- Opening Delimiter -

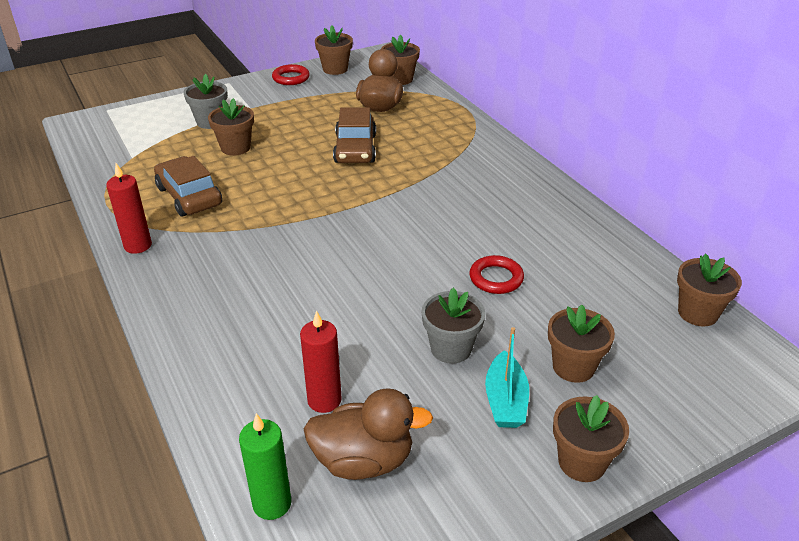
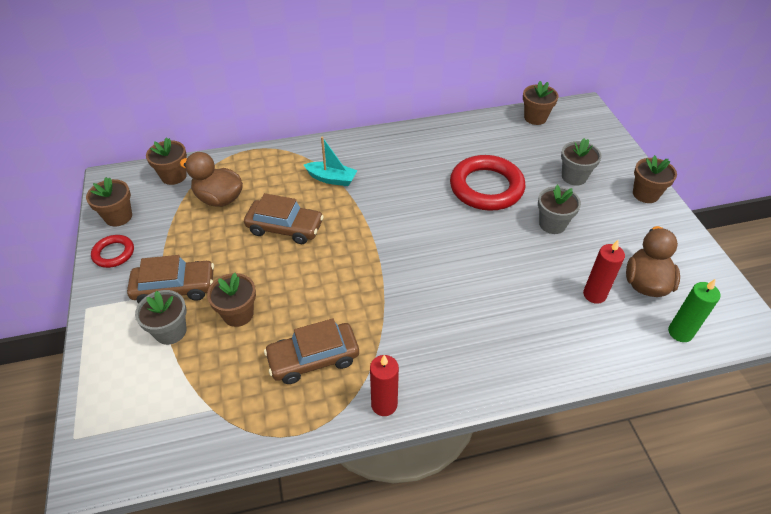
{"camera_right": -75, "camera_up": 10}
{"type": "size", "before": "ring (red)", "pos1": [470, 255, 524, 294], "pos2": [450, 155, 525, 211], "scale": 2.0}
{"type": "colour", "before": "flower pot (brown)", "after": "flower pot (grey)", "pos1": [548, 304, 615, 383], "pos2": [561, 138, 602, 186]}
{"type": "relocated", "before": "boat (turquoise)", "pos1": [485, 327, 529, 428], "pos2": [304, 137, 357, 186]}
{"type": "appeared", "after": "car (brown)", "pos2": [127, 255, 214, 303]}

- Closing Delimiter -

→ **What to work on**: Before printing anything, remove the pictures; then print all the records exactly.

→ **Task result**:
{"camera_right": -75, "camera_up": 10}
{"type": "size", "before": "ring (red)", "pos1": [470, 255, 524, 294], "pos2": [450, 155, 525, 211], "scale": 2.0}
{"type": "colour", "before": "flower pot (brown)", "after": "flower pot (grey)", "pos1": [548, 304, 615, 383], "pos2": [561, 138, 602, 186]}
{"type": "relocated", "before": "boat (turquoise)", "pos1": [485, 327, 529, 428], "pos2": [304, 137, 357, 186]}
{"type": "appeared", "after": "car (brown)", "pos2": [127, 255, 214, 303]}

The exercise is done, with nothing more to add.